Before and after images
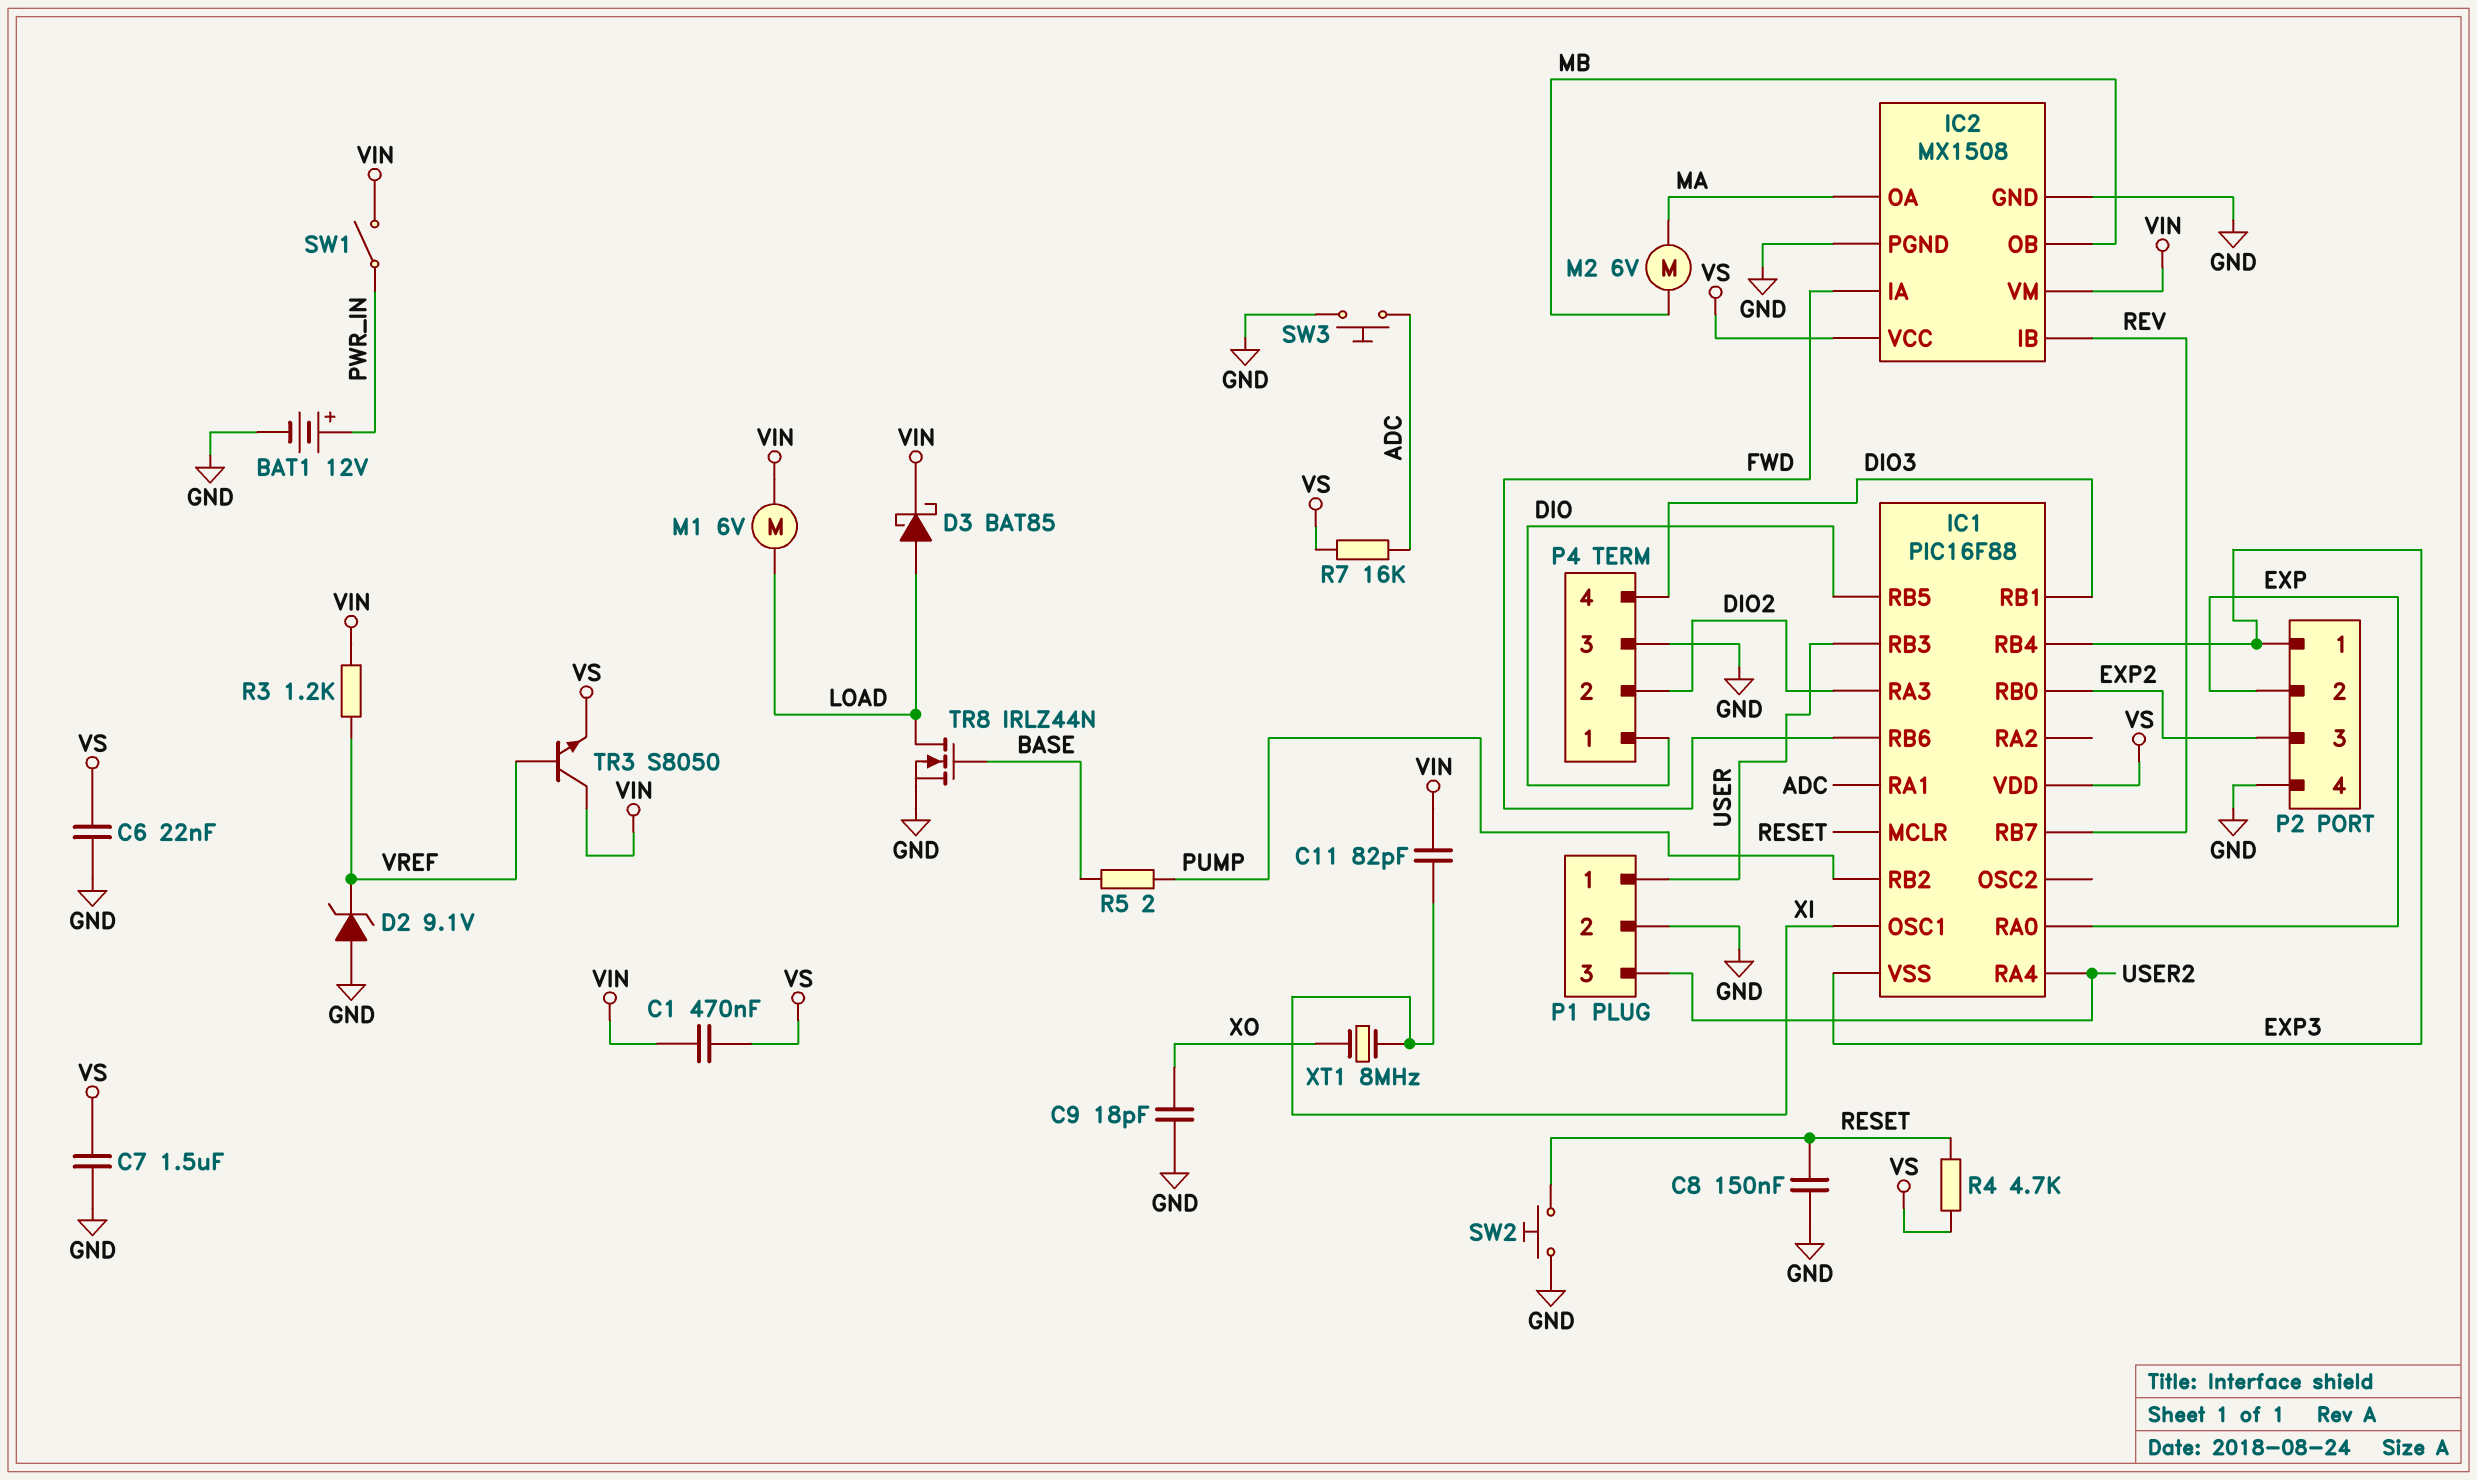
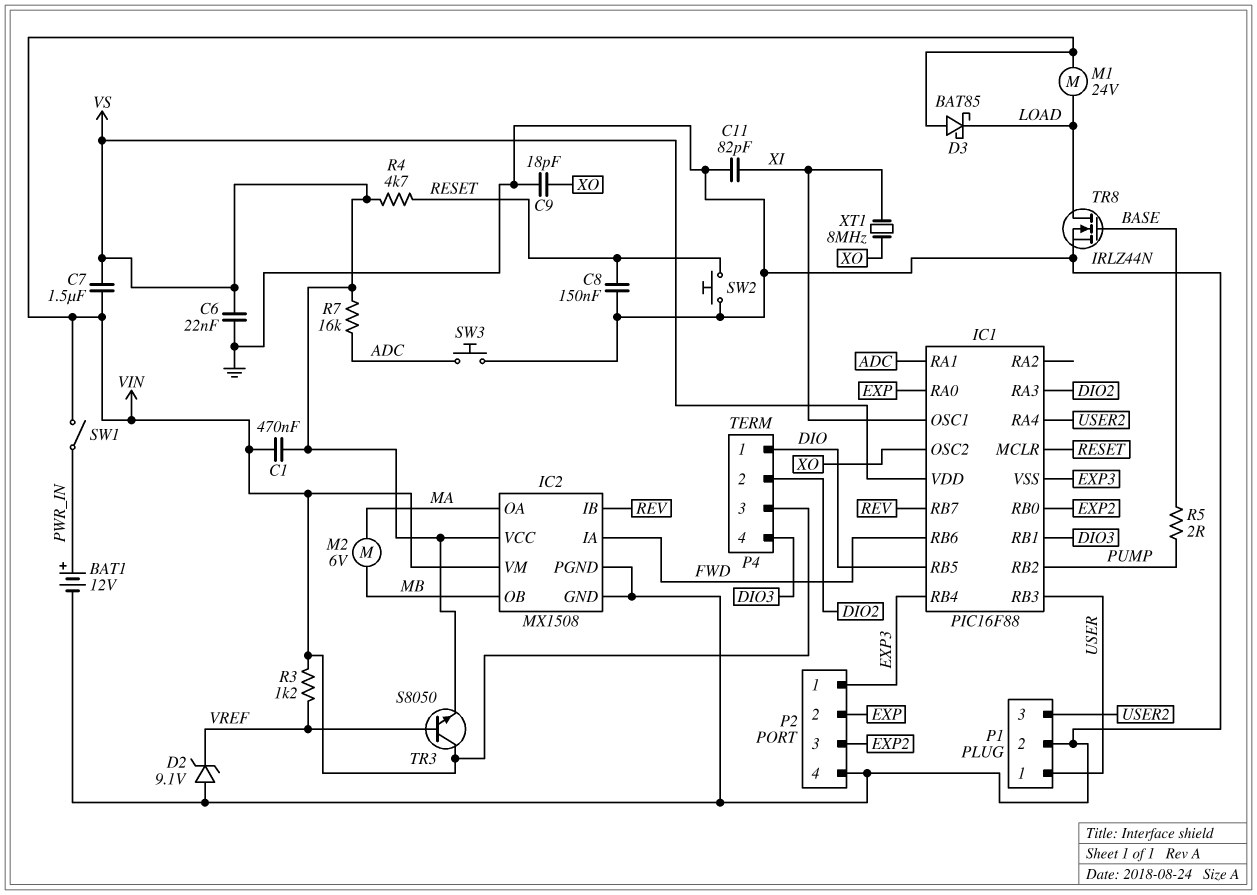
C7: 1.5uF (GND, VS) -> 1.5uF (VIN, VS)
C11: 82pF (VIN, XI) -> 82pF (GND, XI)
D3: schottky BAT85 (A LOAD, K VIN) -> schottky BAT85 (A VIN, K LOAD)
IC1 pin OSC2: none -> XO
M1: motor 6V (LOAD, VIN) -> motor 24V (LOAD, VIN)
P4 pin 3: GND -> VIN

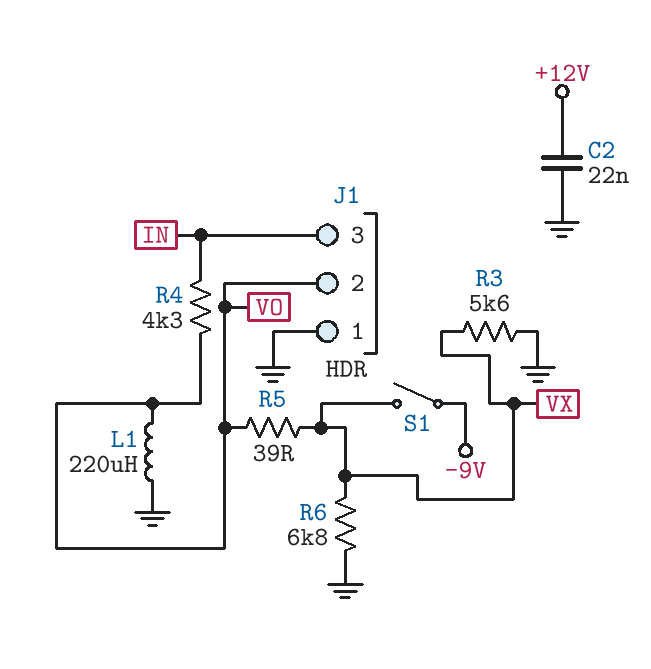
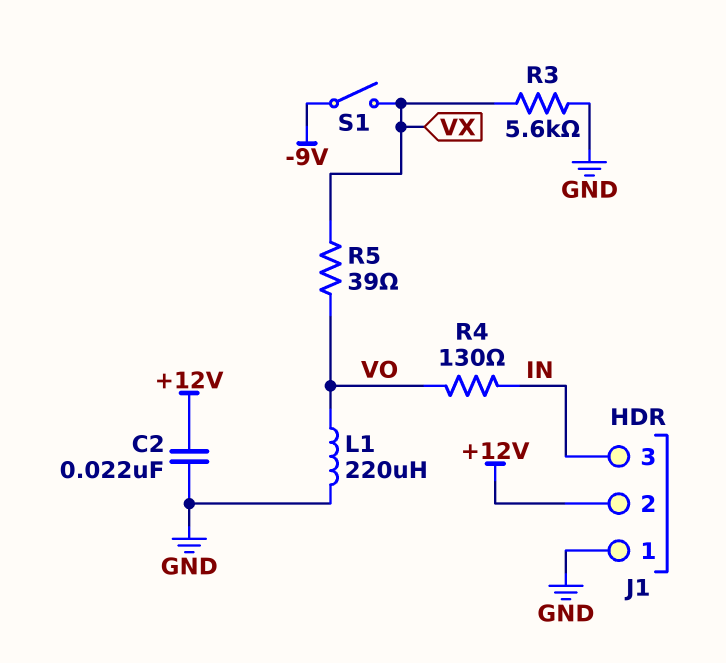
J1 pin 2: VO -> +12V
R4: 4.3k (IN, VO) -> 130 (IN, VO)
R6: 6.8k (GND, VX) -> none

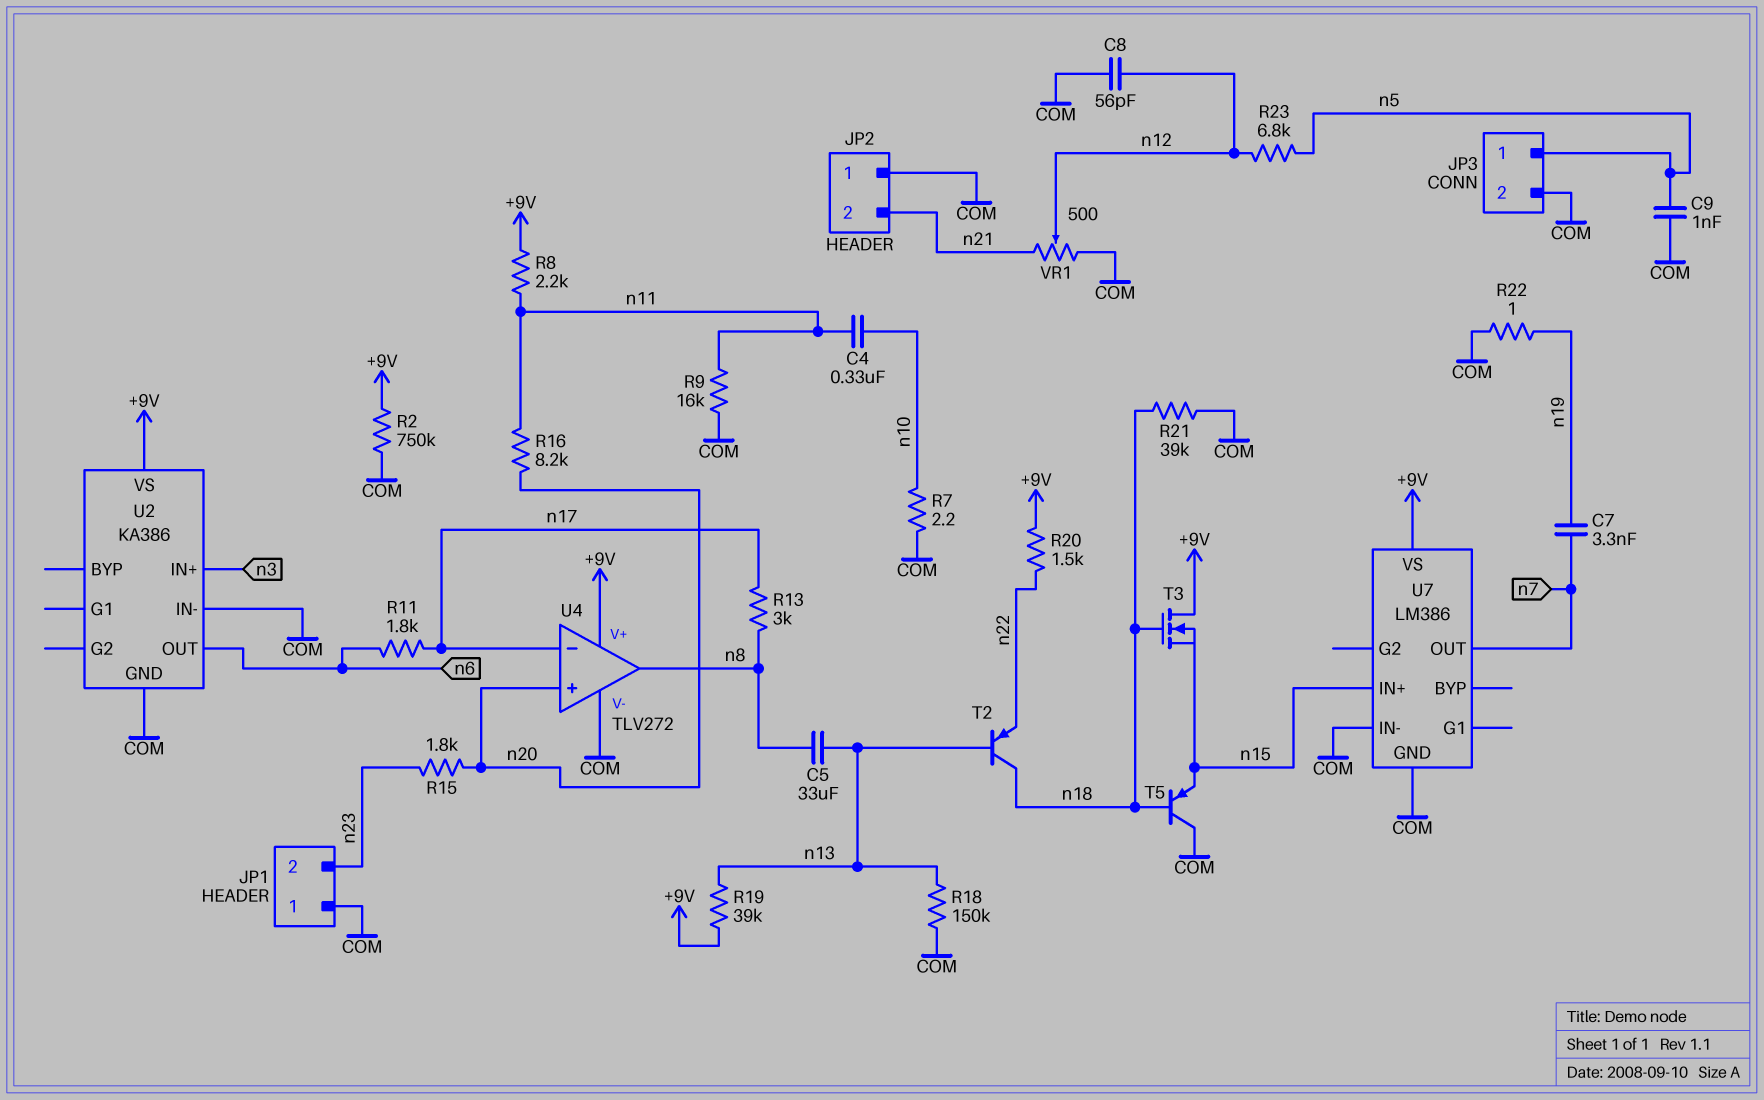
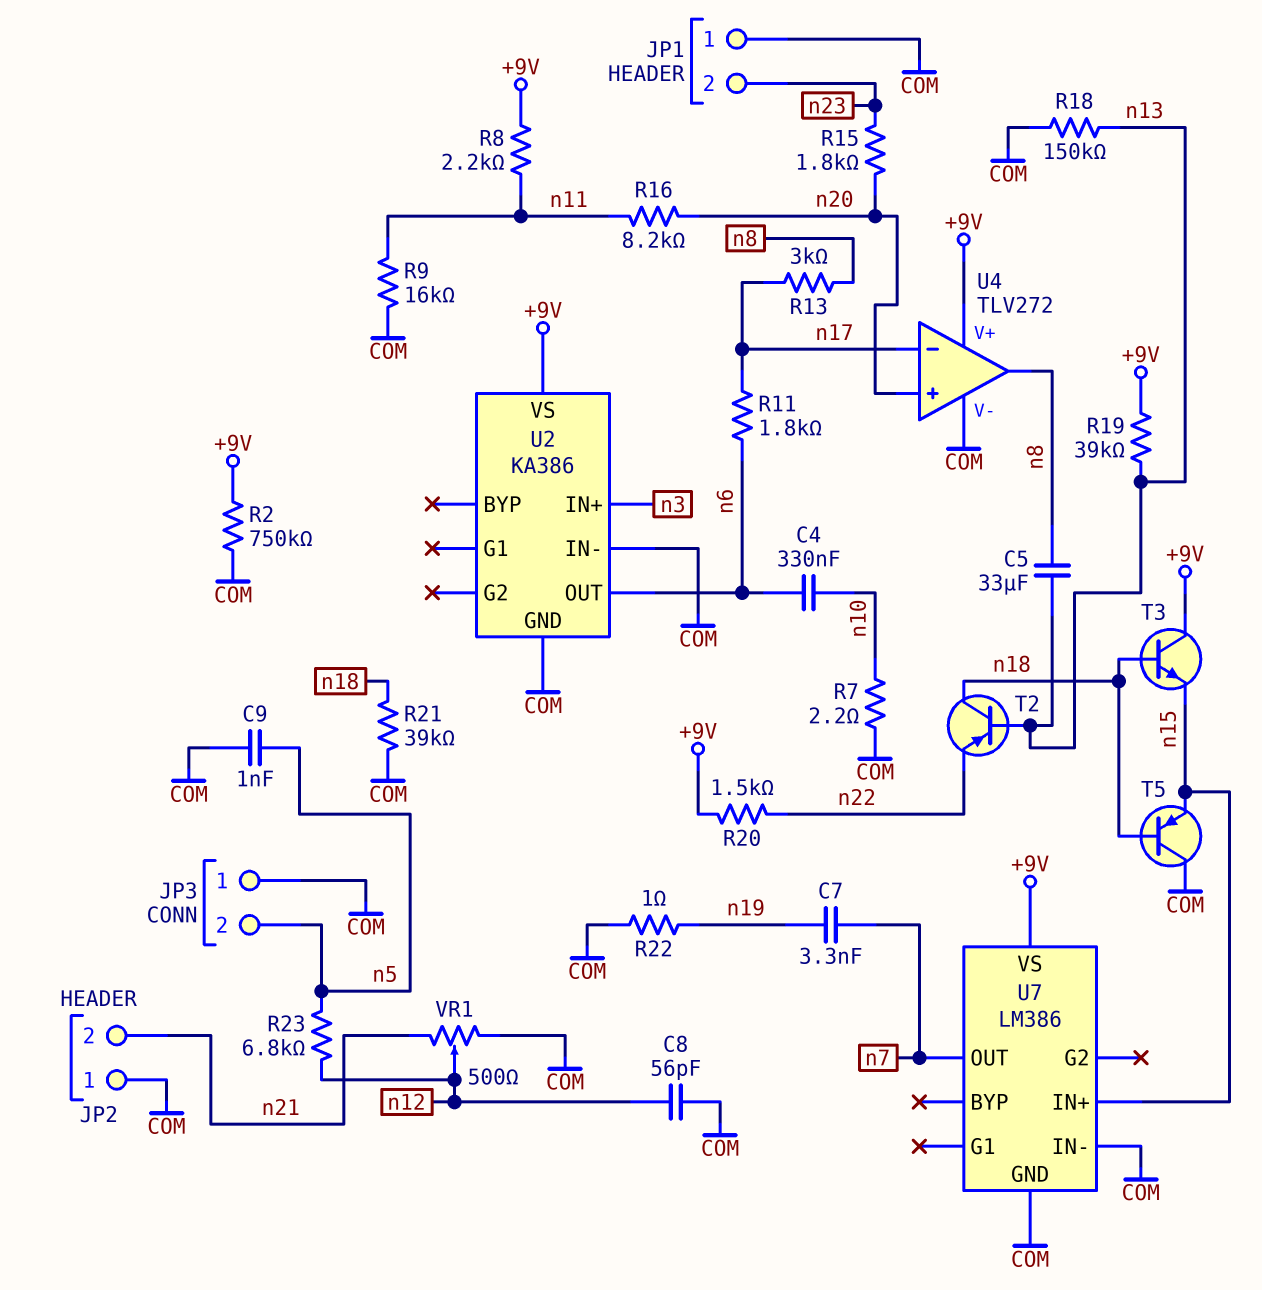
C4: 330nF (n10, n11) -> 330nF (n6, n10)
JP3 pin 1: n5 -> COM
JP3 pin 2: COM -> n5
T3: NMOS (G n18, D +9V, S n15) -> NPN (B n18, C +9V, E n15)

What this task involves
Return every line of the records exactly as given, pictures excluded.

Answer to this exercise
C7: 1.5uF (GND, VS) -> 1.5uF (VIN, VS)
C11: 82pF (VIN, XI) -> 82pF (GND, XI)
D3: schottky BAT85 (A LOAD, K VIN) -> schottky BAT85 (A VIN, K LOAD)
IC1 pin OSC2: none -> XO
M1: motor 6V (LOAD, VIN) -> motor 24V (LOAD, VIN)
P4 pin 3: GND -> VIN

J1 pin 2: VO -> +12V
R4: 4.3k (IN, VO) -> 130 (IN, VO)
R6: 6.8k (GND, VX) -> none

C4: 330nF (n10, n11) -> 330nF (n6, n10)
JP3 pin 1: n5 -> COM
JP3 pin 2: COM -> n5
T3: NMOS (G n18, D +9V, S n15) -> NPN (B n18, C +9V, E n15)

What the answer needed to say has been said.